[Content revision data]
Segment Open

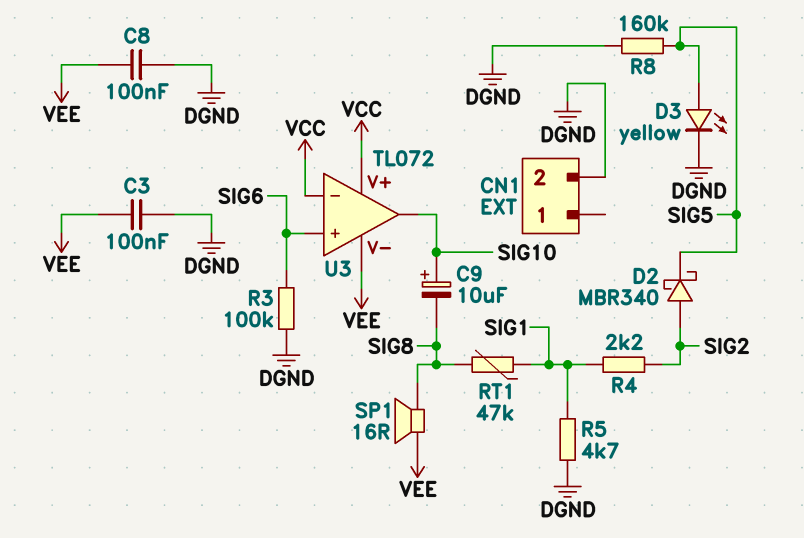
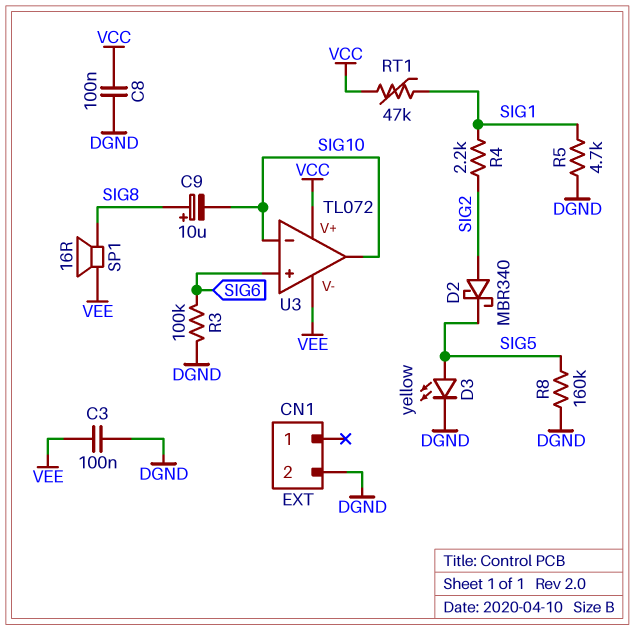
C8: 100nF (DGND, VEE) -> 100nF (DGND, VCC)
C9: 10uF (plus SIG10, minus SIG8) -> 10uF (plus SIG8, minus SIG10)
RT1: 47k (SIG1, SIG8) -> 47k (SIG1, VCC)
U3 pin in-: VCC -> SIG10

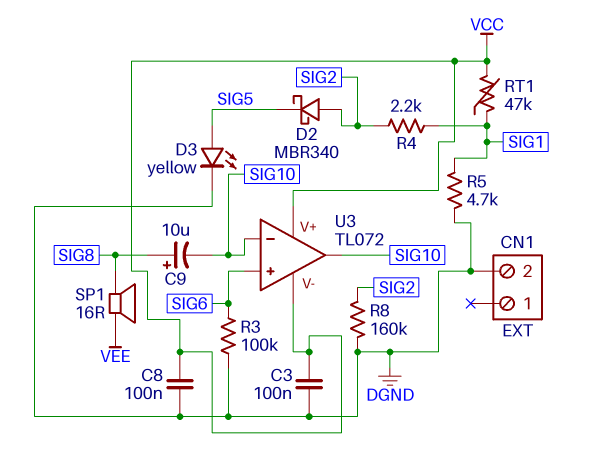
C3: 100nF (DGND, VEE) -> 100nF (DGND, VCC)
R8: 160k (DGND, SIG5) -> 160k (DGND, SIG2)
U3 pin V-: VEE -> VCC

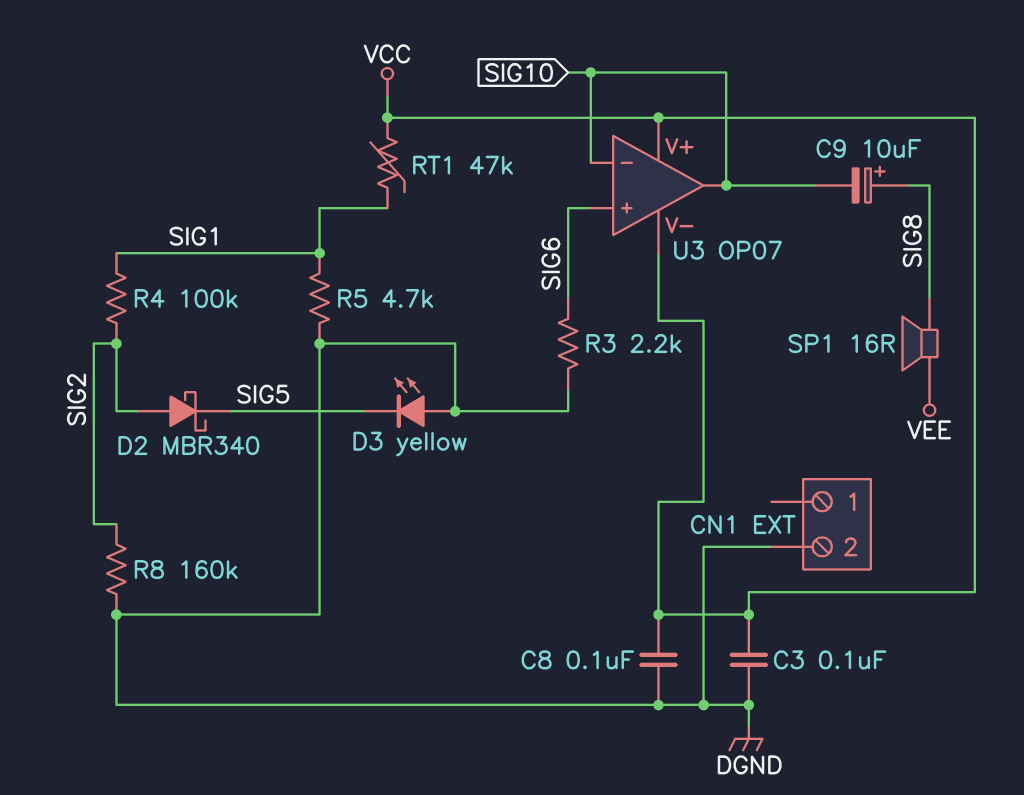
D3: LED yellow (A SIG5, K DGND) -> LED yellow (A DGND, K SIG5)
R3: 100k (DGND, SIG6) -> 2.2k (DGND, SIG6)
R4: 2.2k (SIG1, SIG2) -> 100k (SIG1, SIG2)
U3: TL072 -> OP07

Segment Closed

■ WORK INSTRUCTIONS
Reply with nothing but the number of lines in the data above that contain "DGND".

■ WRITTEN RESPONSE
5